=== Section Start ===

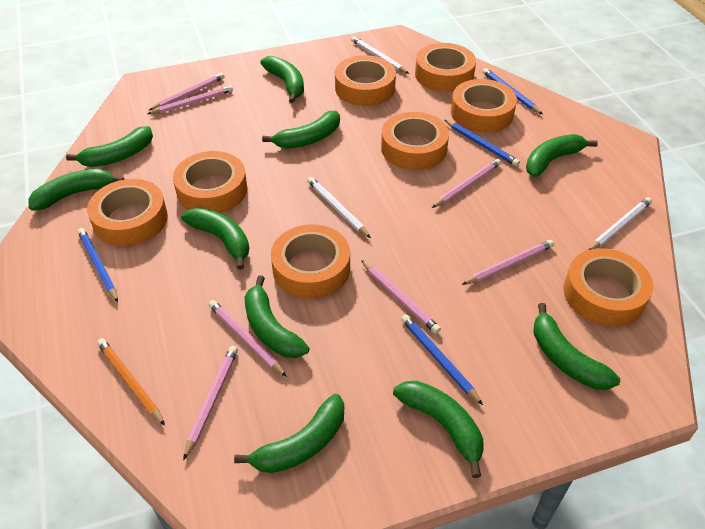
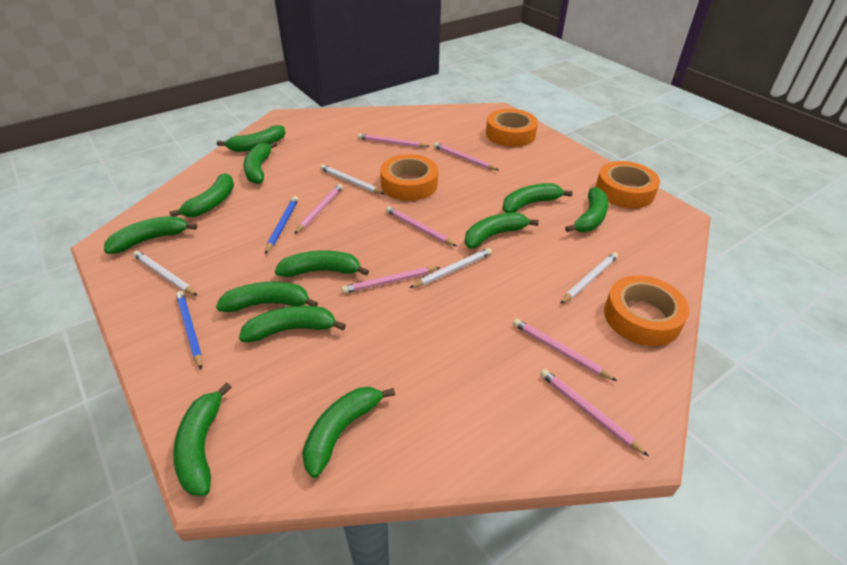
blue pencil: 4 -> 2
green banana: 10 -> 12
orange pencil: 1 -> 0
orange tape: 8 -> 4
white pencil: 3 -> 4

=== Section End ===

Would you output the data above exactly as written, but with no images?

blue pencil: 4 -> 2
green banana: 10 -> 12
orange pencil: 1 -> 0
orange tape: 8 -> 4
white pencil: 3 -> 4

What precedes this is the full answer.